> **TASK DATA**:
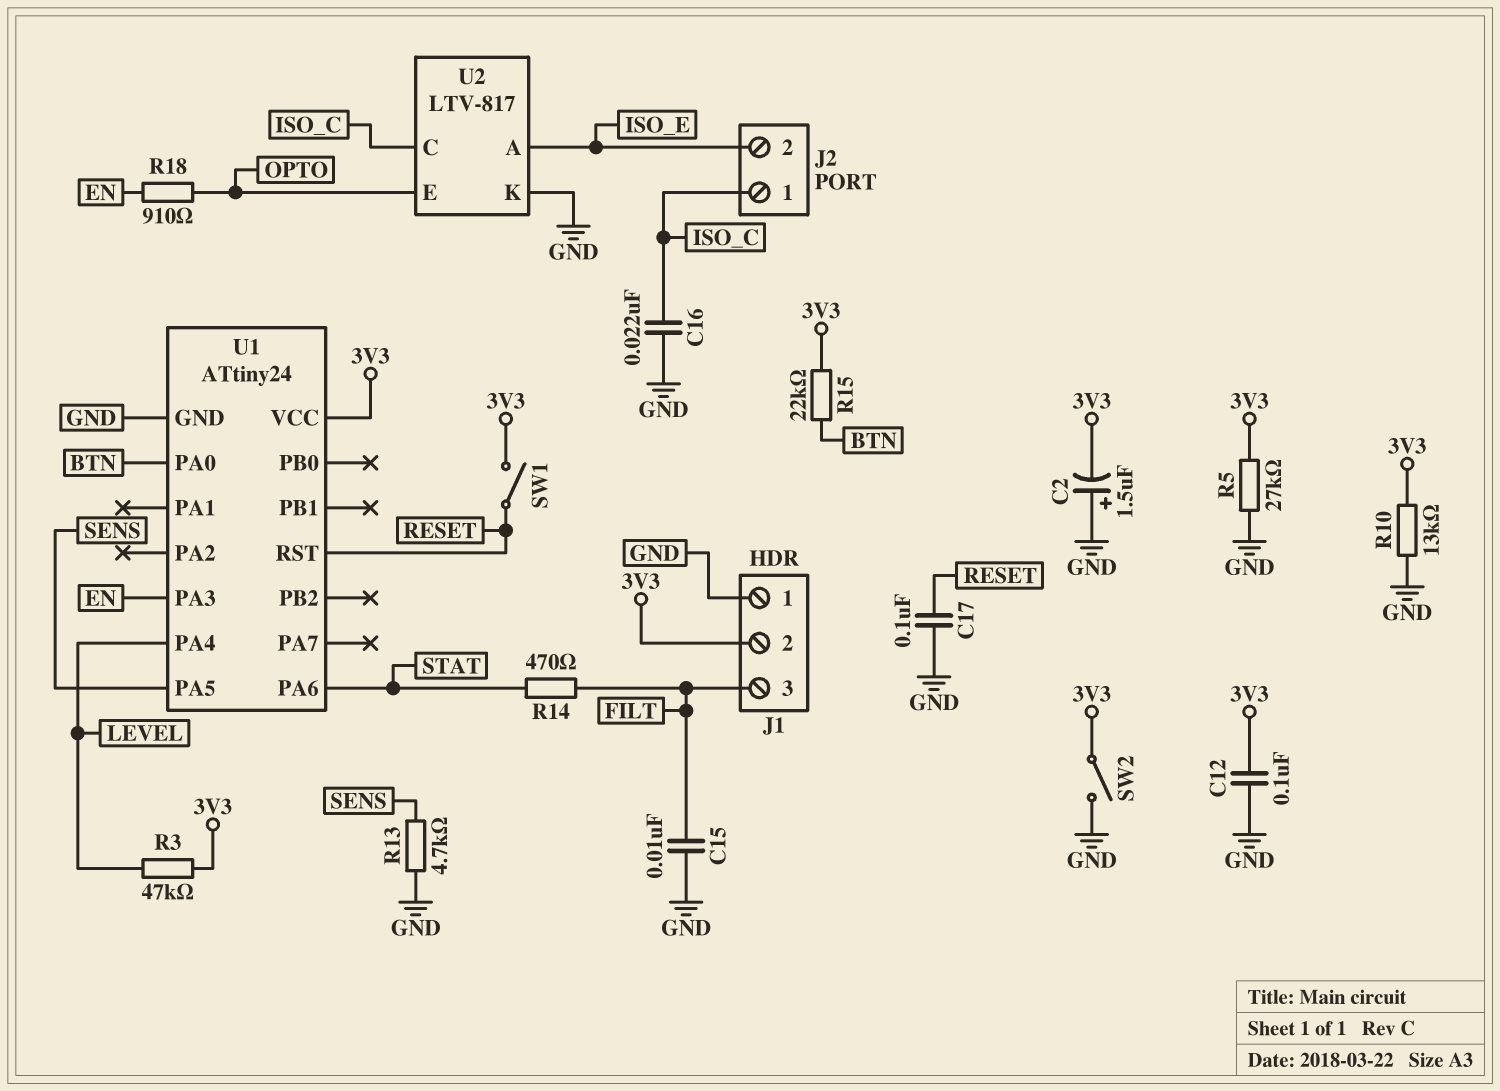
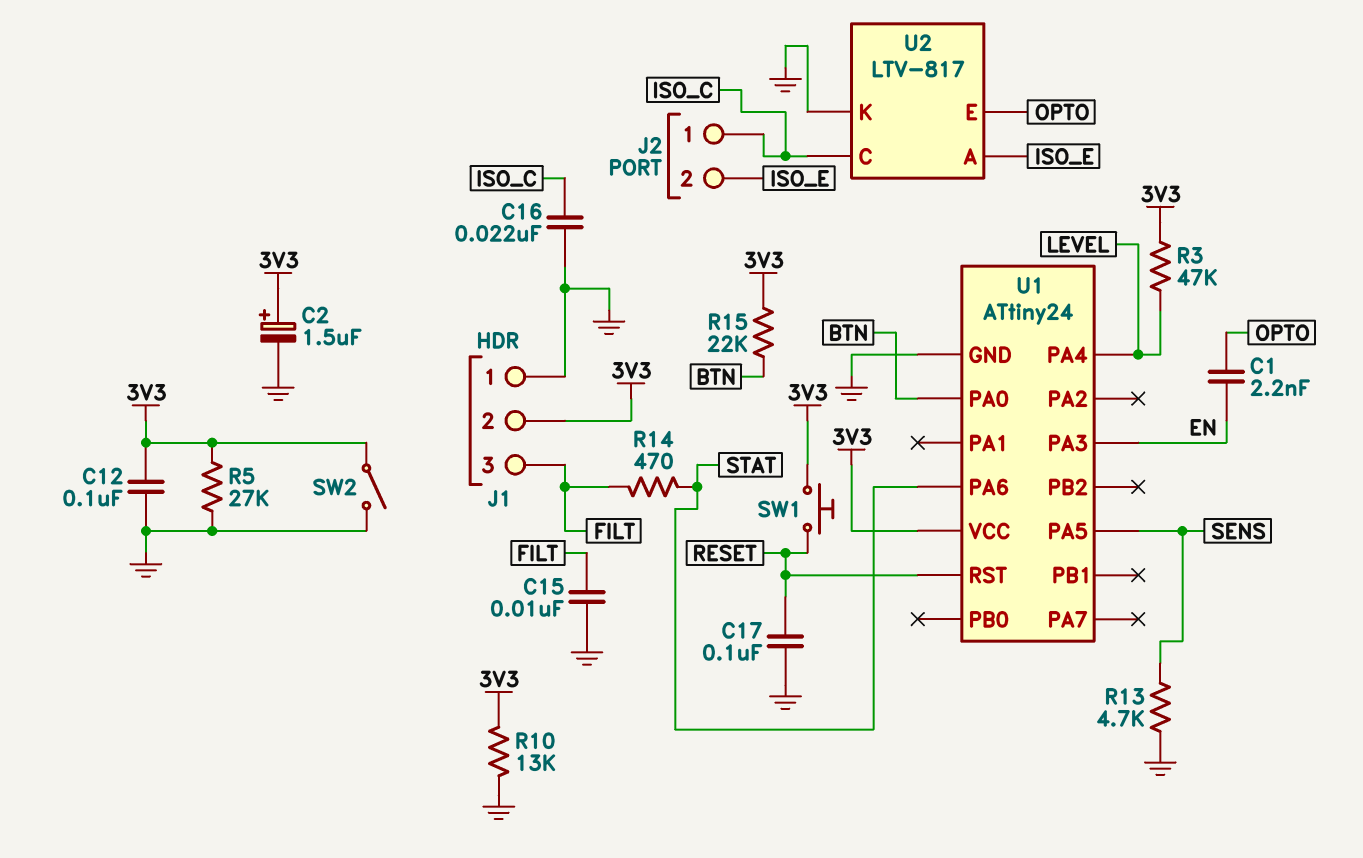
C1: none -> 2.2nF (EN, OPTO)
C2: 1.5uF (plus GND, minus 3V3) -> 1.5uF (plus 3V3, minus GND)
R18: 910 (EN, OPTO) -> none
SW1: switch (3V3, RESET) -> button (3V3, RESET)

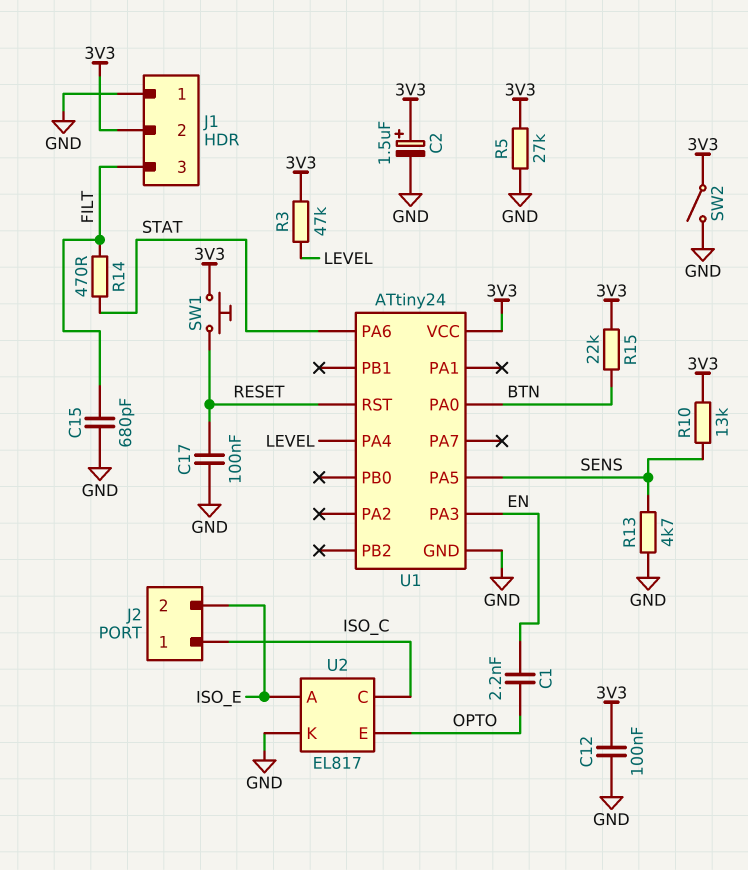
C15: 10nF (FILT, GND) -> 680pF (FILT, GND)
C16: 22nF (GND, ISO_C) -> none
R10: 13k (3V3, GND) -> 13k (3V3, SENS)
U2: LTV-817 -> EL817

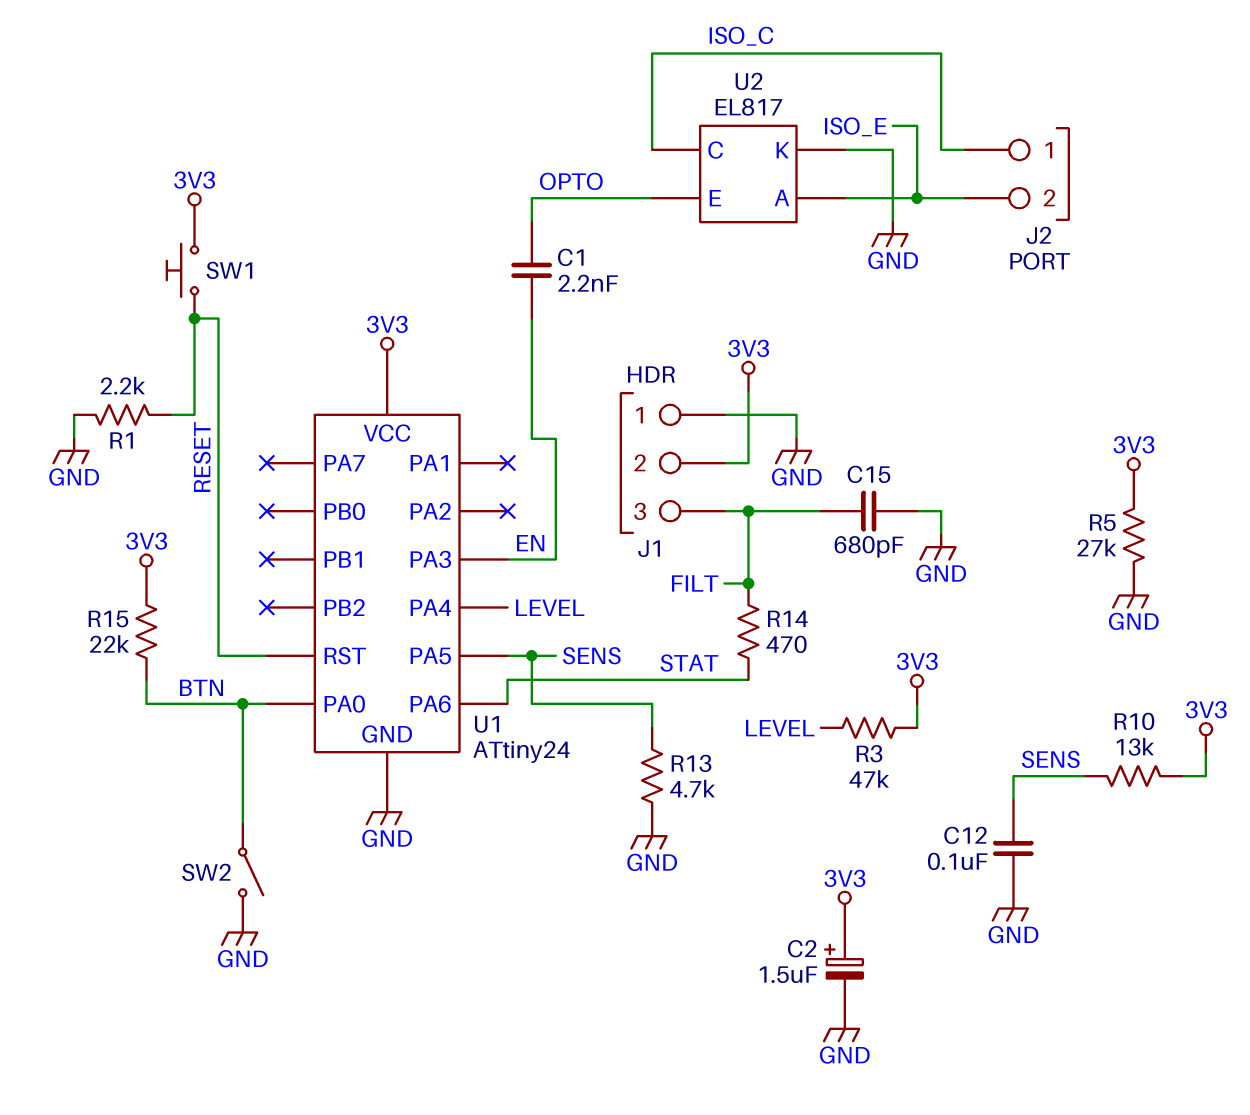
C12: 100nF (3V3, GND) -> 100nF (GND, SENS)
C17: 100nF (GND, RESET) -> none
R1: none -> 2.2k (GND, RESET)
SW2: switch (3V3, GND) -> switch (BTN, GND)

> **PROBLEM TO SOLVE**: Beginning with the line that has "R10: 13k (3V3, GND) -> 13k (3V3, SENS)", repeat each remaining line of the data above word for word, keeping pictures out.

> **YOUR SOLUTION**:
R10: 13k (3V3, GND) -> 13k (3V3, SENS)
U2: LTV-817 -> EL817

C12: 100nF (3V3, GND) -> 100nF (GND, SENS)
C17: 100nF (GND, RESET) -> none
R1: none -> 2.2k (GND, RESET)
SW2: switch (3V3, GND) -> switch (BTN, GND)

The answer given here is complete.